*** Dataset records Section Begins ***
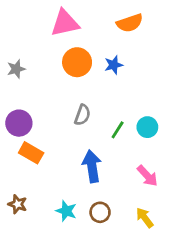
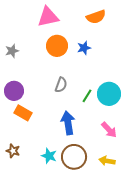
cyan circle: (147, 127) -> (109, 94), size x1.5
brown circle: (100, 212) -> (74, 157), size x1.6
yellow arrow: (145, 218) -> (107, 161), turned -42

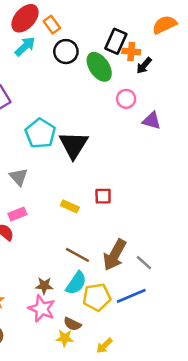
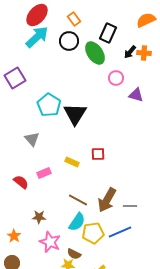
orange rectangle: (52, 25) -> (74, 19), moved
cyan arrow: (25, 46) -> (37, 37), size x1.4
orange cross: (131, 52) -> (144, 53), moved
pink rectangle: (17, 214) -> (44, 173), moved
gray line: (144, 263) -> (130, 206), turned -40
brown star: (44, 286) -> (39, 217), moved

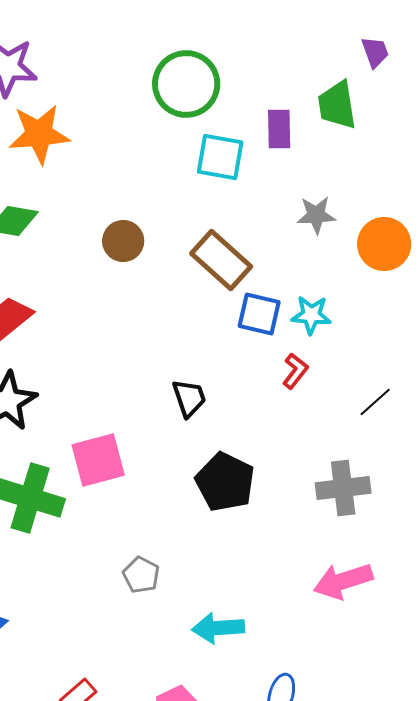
*** Dataset records Section Ends ***
*** Dataset records Section Begins ***
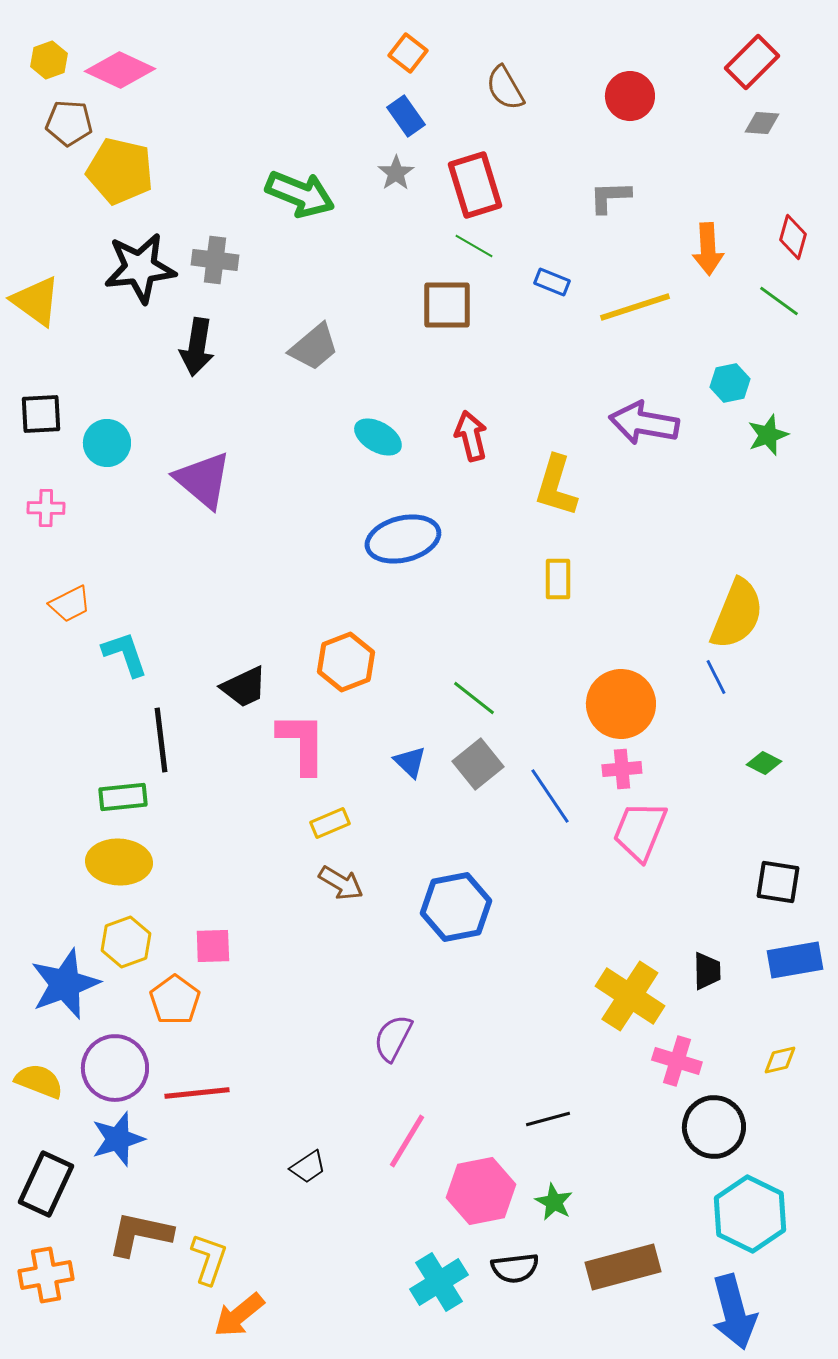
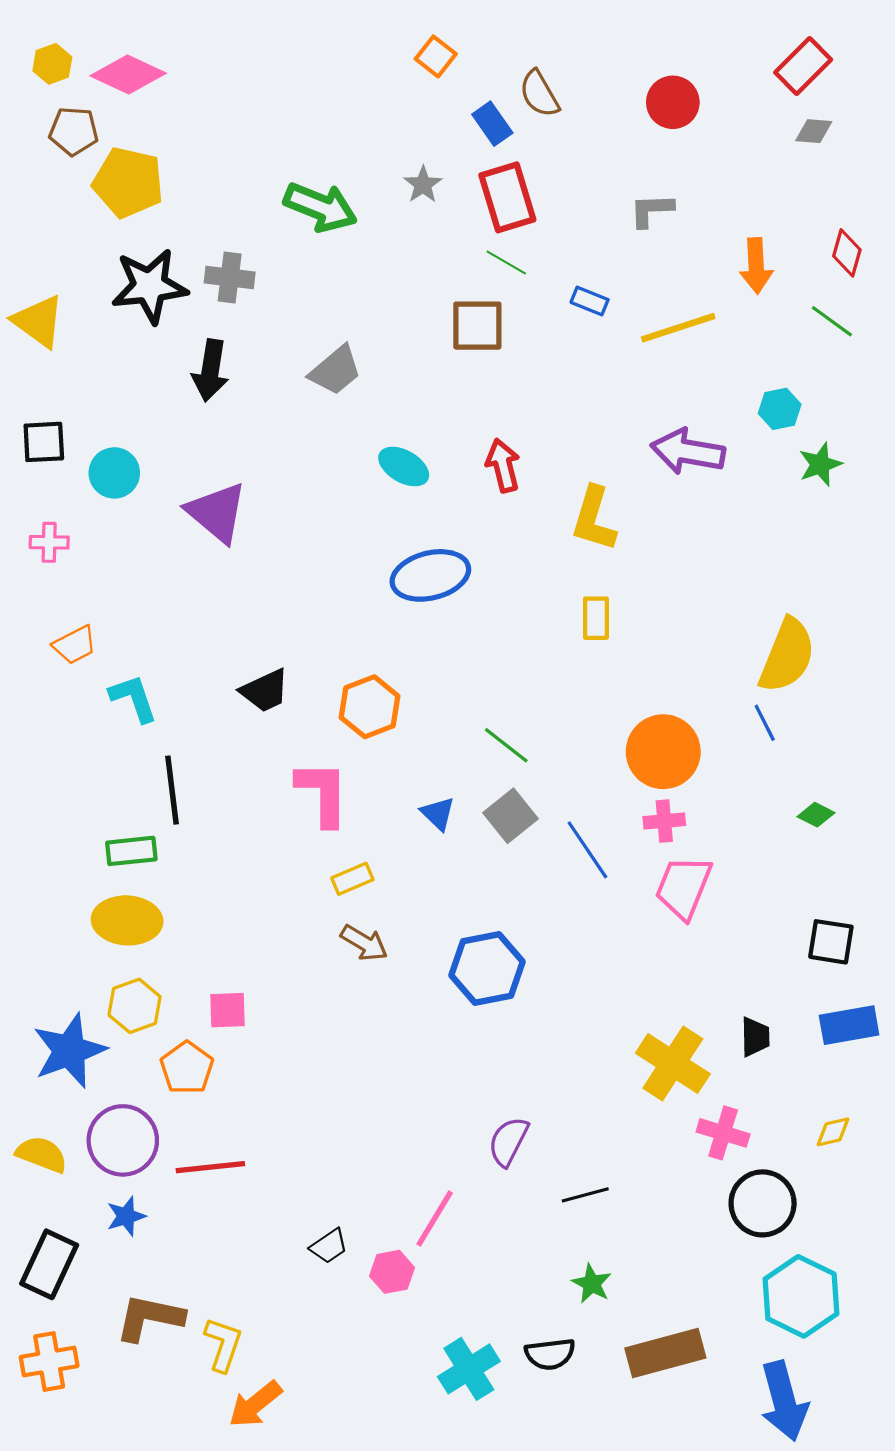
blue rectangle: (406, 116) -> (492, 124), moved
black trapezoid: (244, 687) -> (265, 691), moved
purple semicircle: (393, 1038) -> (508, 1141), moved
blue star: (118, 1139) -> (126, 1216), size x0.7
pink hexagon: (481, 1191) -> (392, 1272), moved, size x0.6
*** Dataset records Section Ends ***
- [Problem]: Report each line of the entries where the word "blue" occurs.

- [Task response]:
blue rectangle: (406, 116) -> (492, 124), moved
blue star: (118, 1139) -> (126, 1216), size x0.7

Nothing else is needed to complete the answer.